TO DO: Replace "destination" with "target" wherever it occurs in the data below, and reproduce everything else unchanged, omitting the pictures.

*** DATASET ***

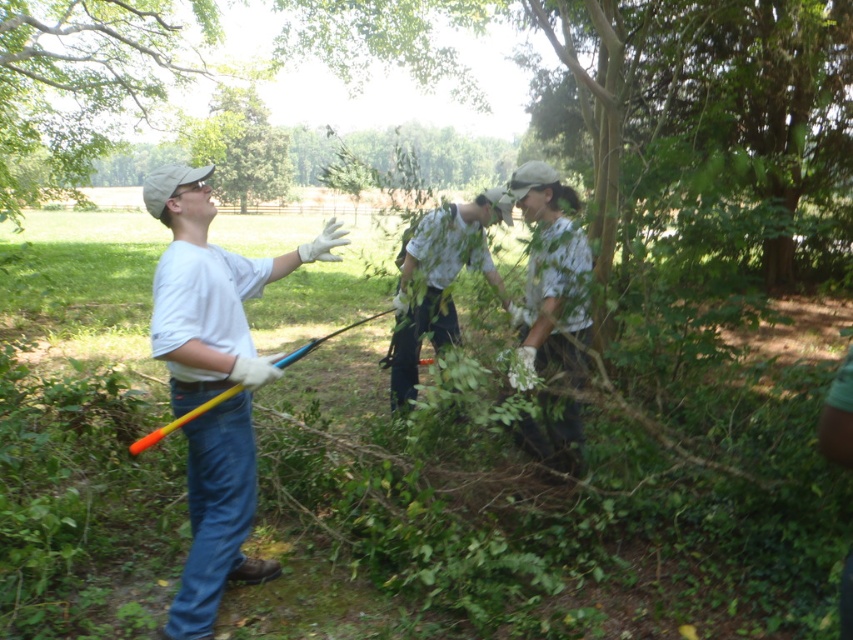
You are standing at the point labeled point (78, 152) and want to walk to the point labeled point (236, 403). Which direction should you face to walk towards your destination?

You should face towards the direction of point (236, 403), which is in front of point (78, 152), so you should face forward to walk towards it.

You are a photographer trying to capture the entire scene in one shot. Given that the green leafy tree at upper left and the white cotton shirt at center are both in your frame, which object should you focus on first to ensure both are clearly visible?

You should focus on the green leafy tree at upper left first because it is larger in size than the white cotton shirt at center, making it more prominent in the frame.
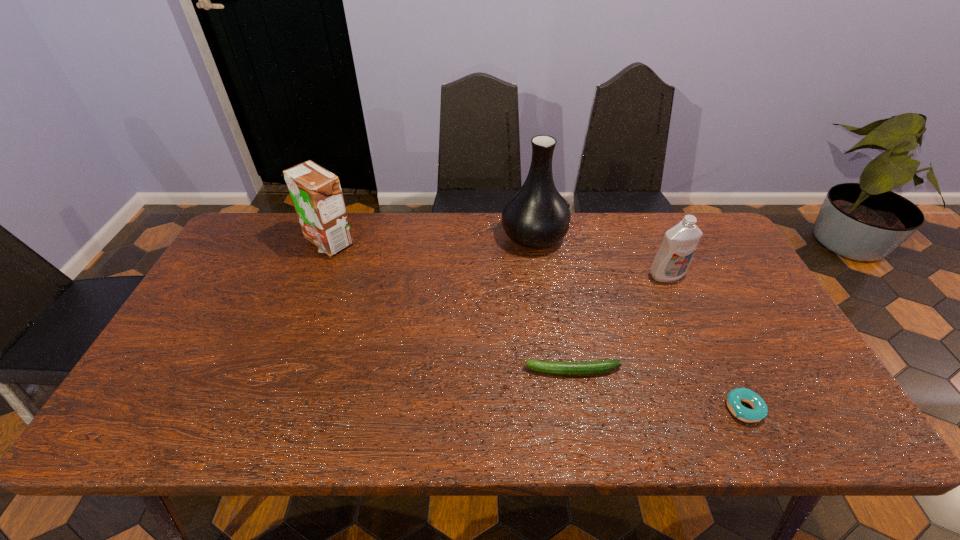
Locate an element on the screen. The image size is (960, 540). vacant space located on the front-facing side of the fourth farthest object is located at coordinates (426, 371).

*** End of DATASET ***

TASK SOLUTION:
You are standing at the point labeled point (78, 152) and want to walk to the point labeled point (236, 403). Which direction should you face to walk towards your target?

You should face towards the direction of point (236, 403), which is in front of point (78, 152), so you should face forward to walk towards it.

You are a photographer trying to capture the entire scene in one shot. Given that the green leafy tree at upper left and the white cotton shirt at center are both in your frame, which object should you focus on first to ensure both are clearly visible?

You should focus on the green leafy tree at upper left first because it is larger in size than the white cotton shirt at center, making it more prominent in the frame.
Locate an element on the screen. The image size is (960, 540). vacant space located on the front-facing side of the fourth farthest object is located at coordinates (426, 371).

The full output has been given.